**Your objective**:
Set down a true copy of the data, with all pictures left out.

**Provided data**:
━━━━━━━━━━━━━━━━━━━━━━━━━━━━━━

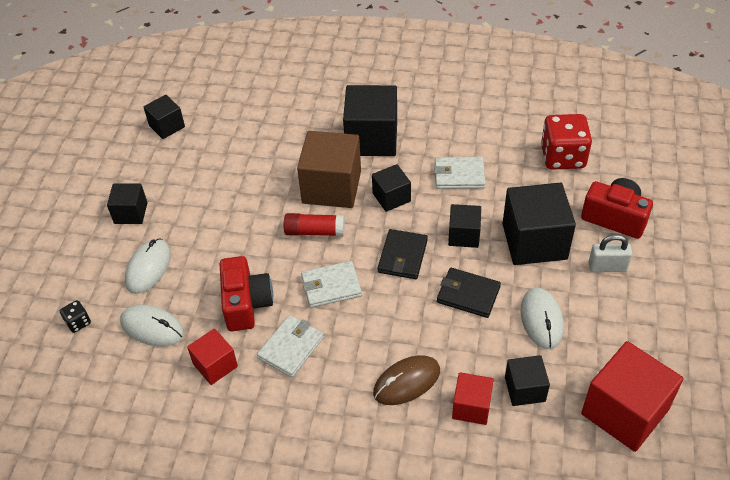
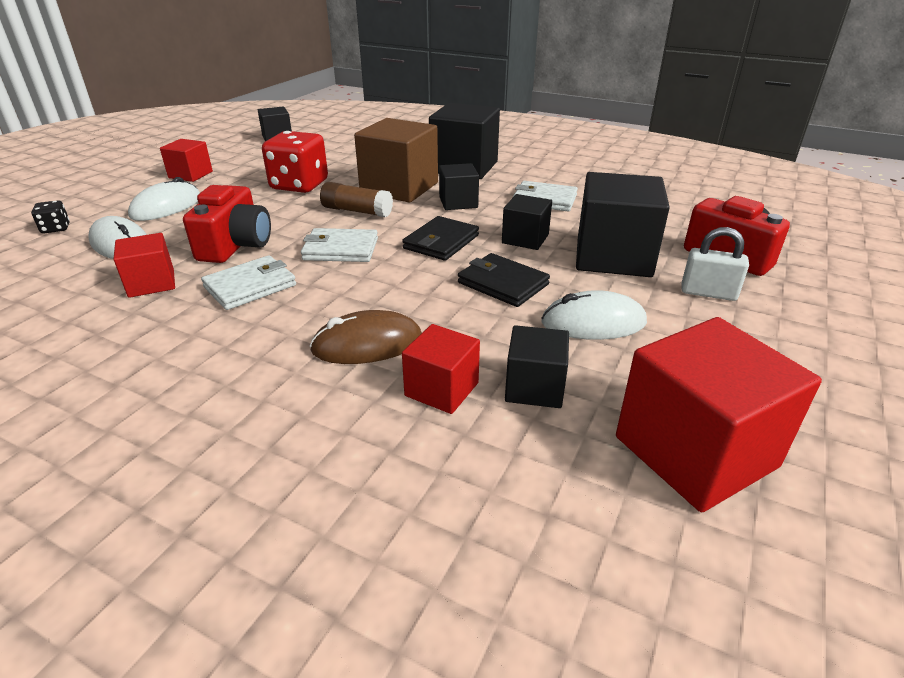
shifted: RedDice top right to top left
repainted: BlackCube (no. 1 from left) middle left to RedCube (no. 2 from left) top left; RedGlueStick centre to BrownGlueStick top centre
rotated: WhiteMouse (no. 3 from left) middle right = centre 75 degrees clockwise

━━━━━━━━━━━━━━━━━━━━━━━━━━━━━━

**Output for this exercise**:
shifted: RedDice top right to top left
repainted: BlackCube (no. 1 from left) middle left to RedCube (no. 2 from left) top left; RedGlueStick centre to BrownGlueStick top centre
rotated: WhiteMouse (no. 3 from left) middle right = centre 75 degrees clockwise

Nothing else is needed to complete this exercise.